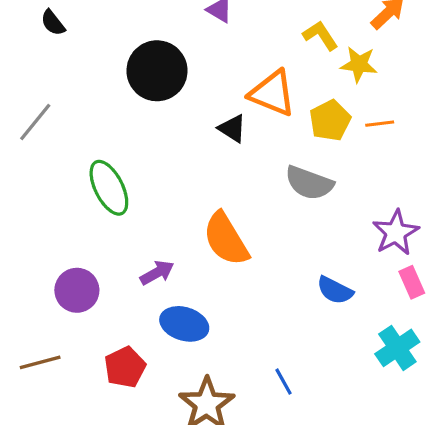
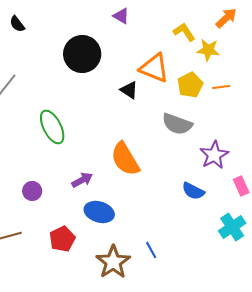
purple star: (396, 233) -> (214, 155), moved
purple circle: (77, 290) -> (32, 191), size x0.7
blue line: (284, 382) -> (151, 250), moved

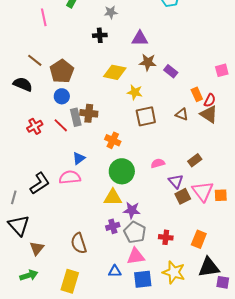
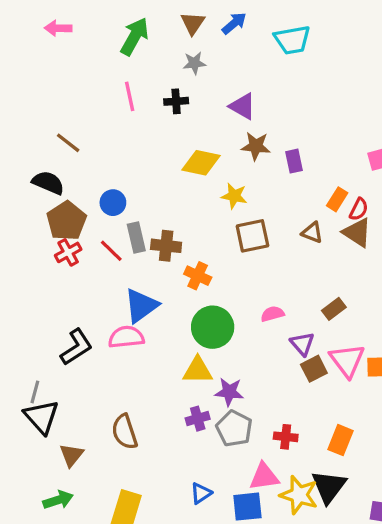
pink line: (44, 17) -> (130, 96), moved
purple triangle: (140, 38) -> (242, 106), turned 30
brown pentagon: (62, 71) -> (66, 221), moved
purple rectangle: (171, 71) -> (294, 161), turned 40
orange rectangle: (197, 94) -> (337, 199), turned 56
brown cross: (89, 113) -> (166, 246), moved
blue triangle: (79, 158) -> (141, 306), size x1.6
gray line: (14, 197) -> (35, 392), moved
brown semicircle: (79, 243) -> (125, 432), moved
pink triangle: (136, 256) -> (264, 477), moved
black triangle: (209, 267) -> (329, 487), moved, turned -45
blue triangle: (115, 271) -> (201, 493), turned -32

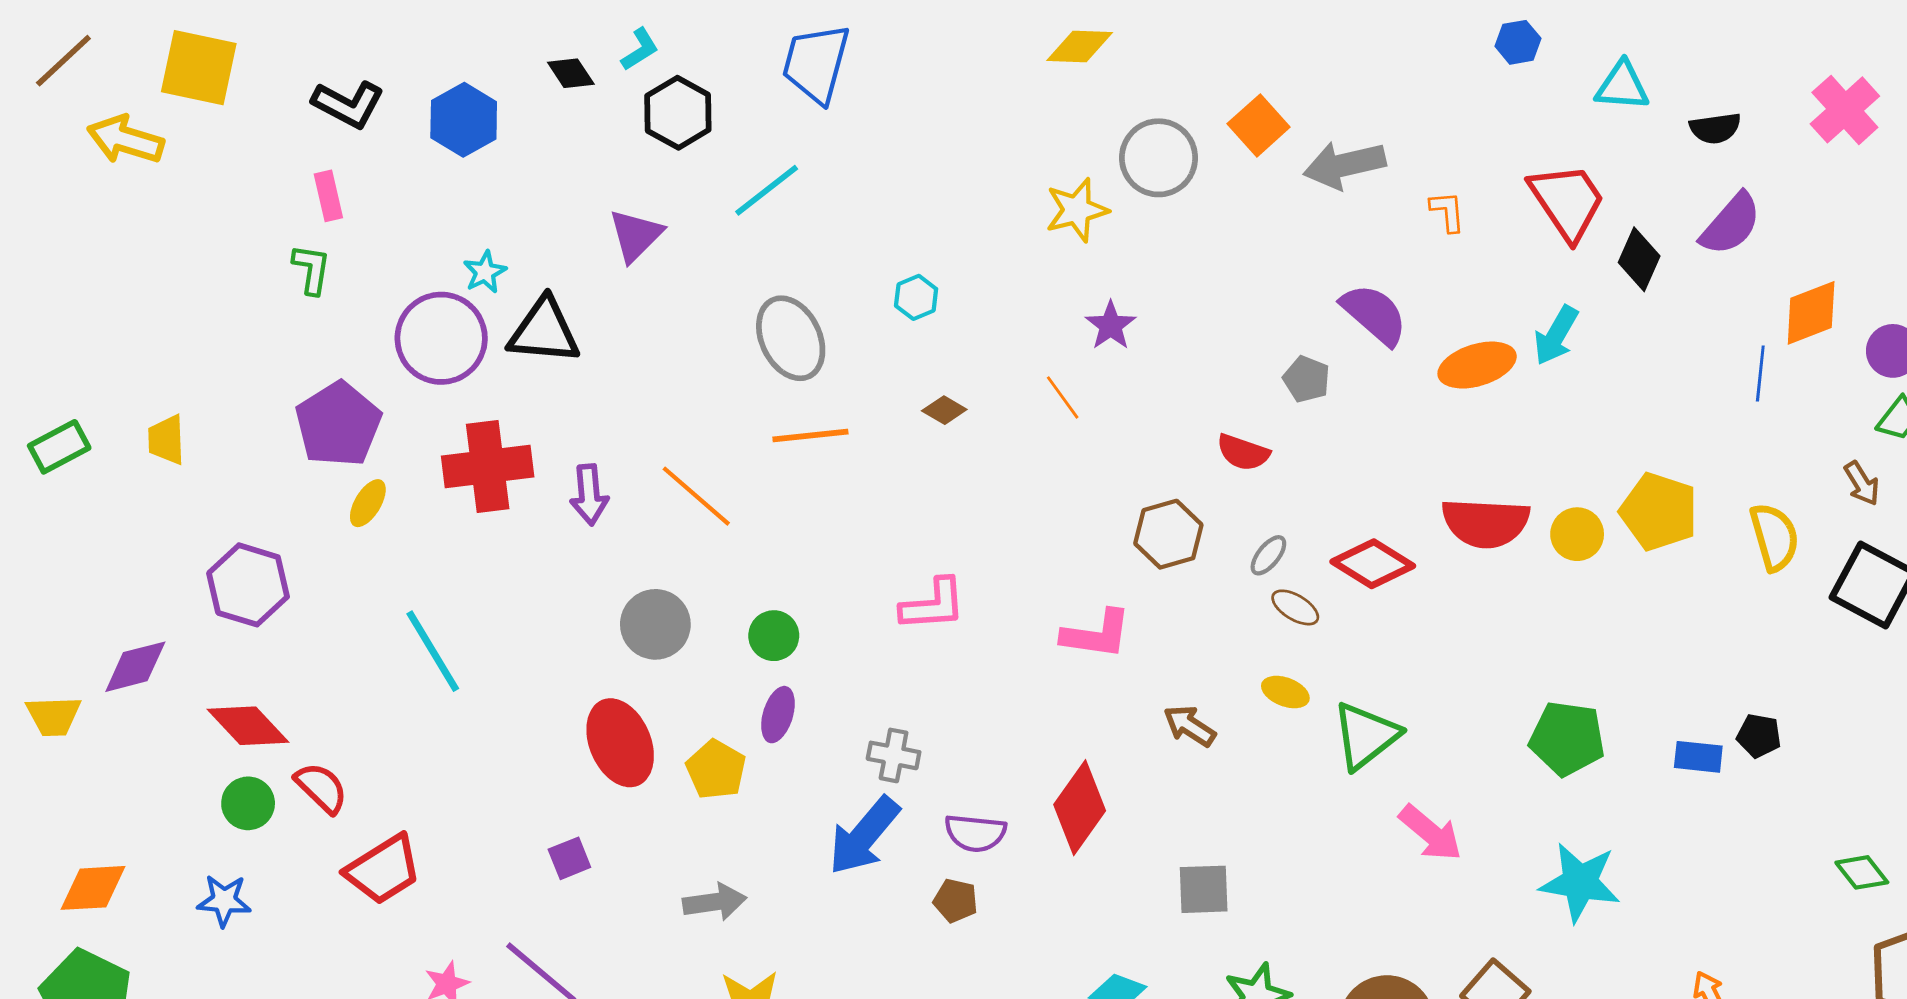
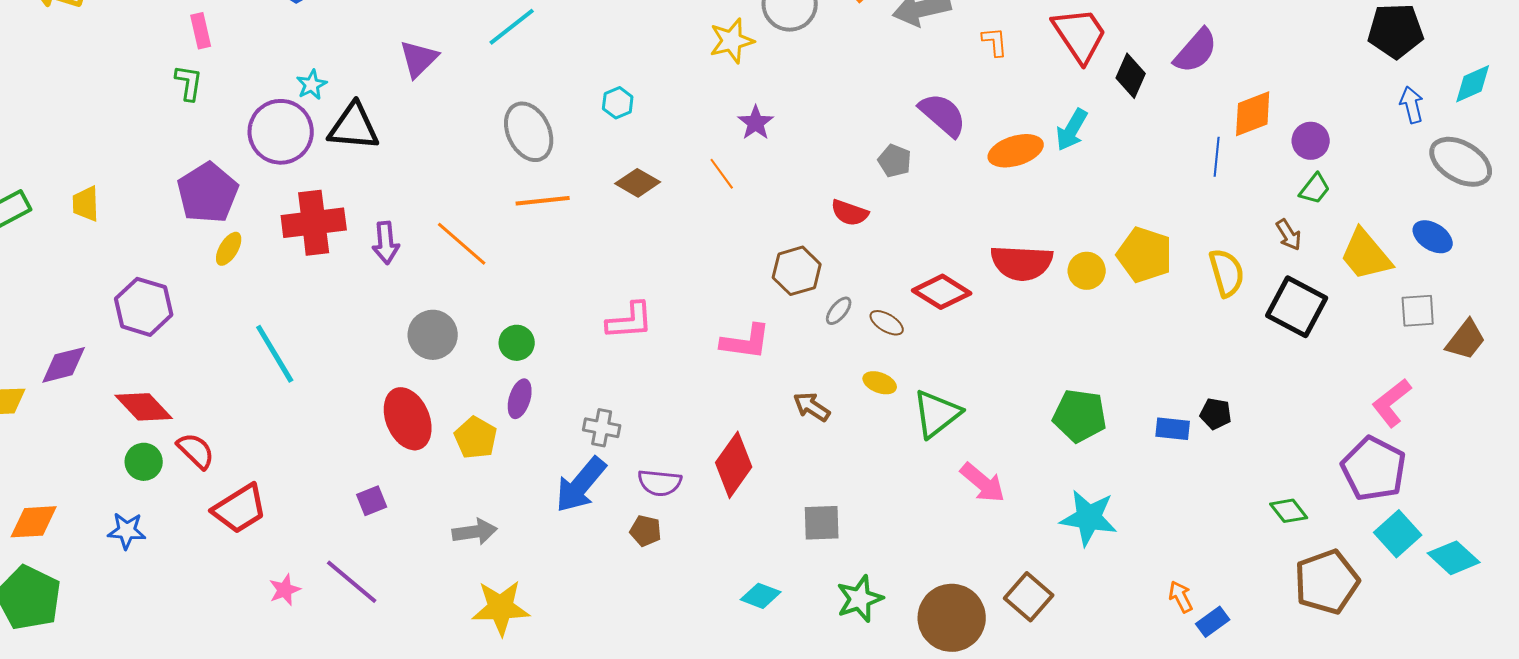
brown diamond: (944, 410) -> (638, 183), size x1.4
gray ellipse: (1268, 555) -> (839, 311), moved

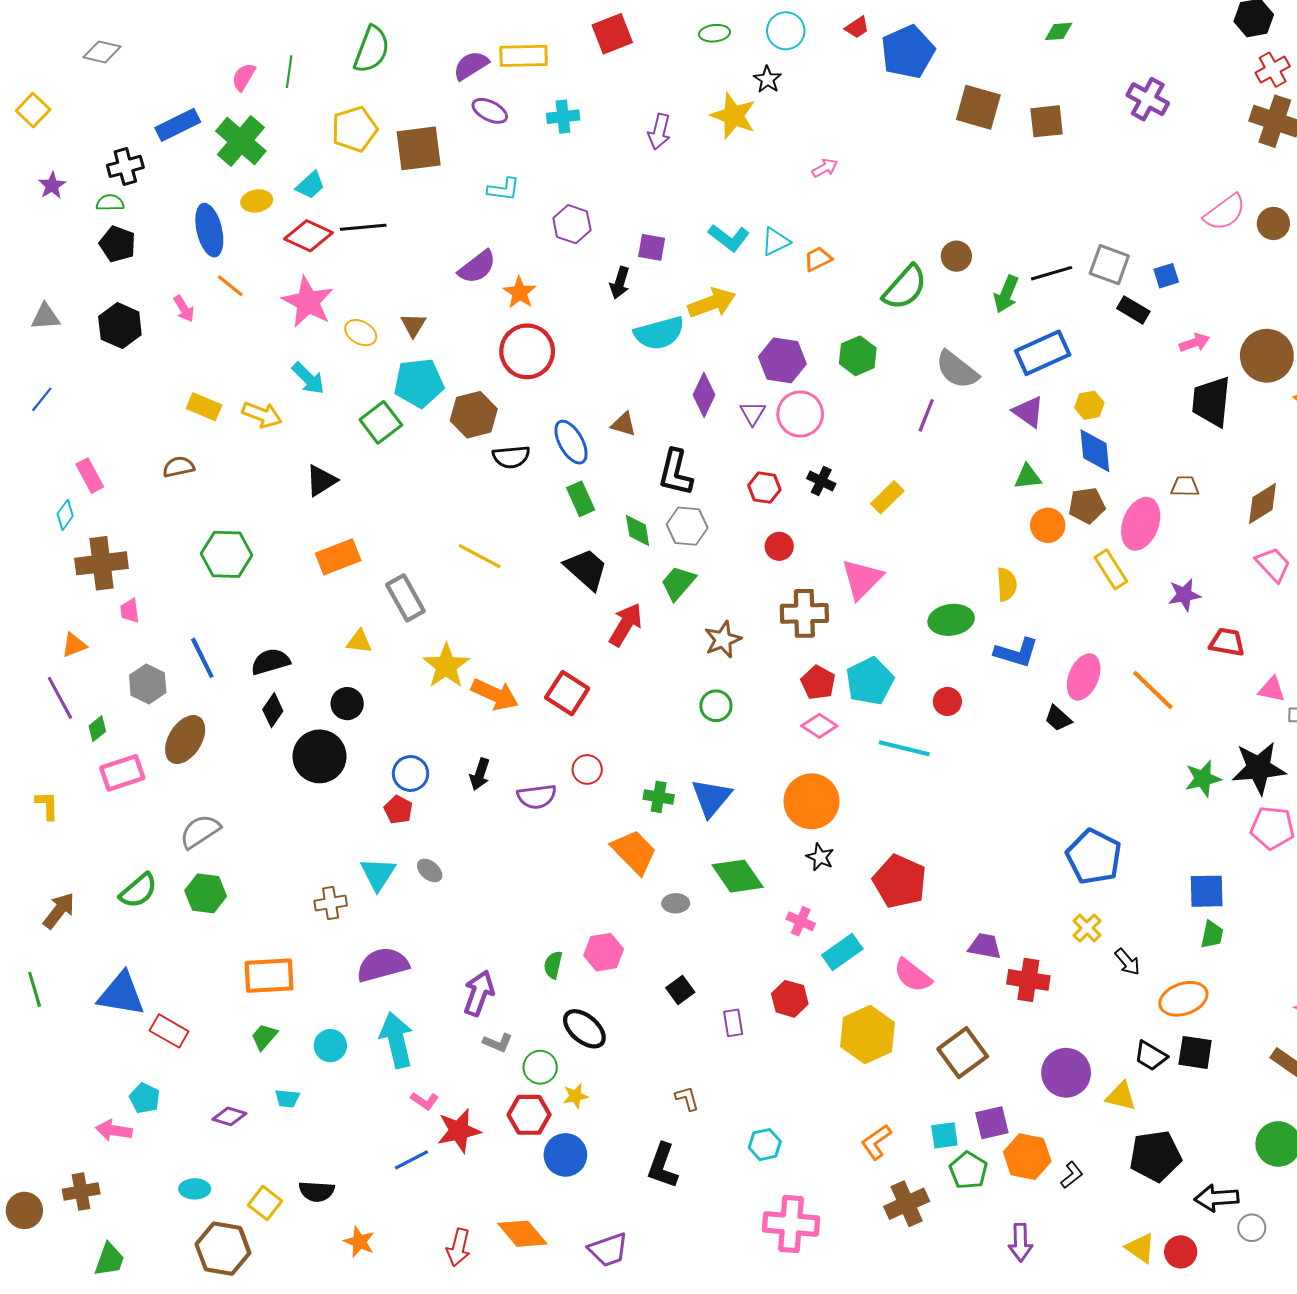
========
• Work to complete:
The answer must be the full listing, exact in every line, with the pictures removed.

• Your solution:
purple star: (396, 233) -> (214, 155), moved
purple circle: (77, 290) -> (32, 191), size x0.7
blue line: (284, 382) -> (151, 250), moved

pink line: (44, 17) -> (130, 96), moved
purple triangle: (140, 38) -> (242, 106), turned 30
brown pentagon: (62, 71) -> (66, 221), moved
purple rectangle: (171, 71) -> (294, 161), turned 40
orange rectangle: (197, 94) -> (337, 199), turned 56
brown cross: (89, 113) -> (166, 246), moved
blue triangle: (79, 158) -> (141, 306), size x1.6
gray line: (14, 197) -> (35, 392), moved
brown semicircle: (79, 243) -> (125, 432), moved
pink triangle: (136, 256) -> (264, 477), moved
black triangle: (209, 267) -> (329, 487), moved, turned -45
blue triangle: (115, 271) -> (201, 493), turned -32

brown diamond: (944, 410) -> (638, 183), size x1.4
gray ellipse: (1268, 555) -> (839, 311), moved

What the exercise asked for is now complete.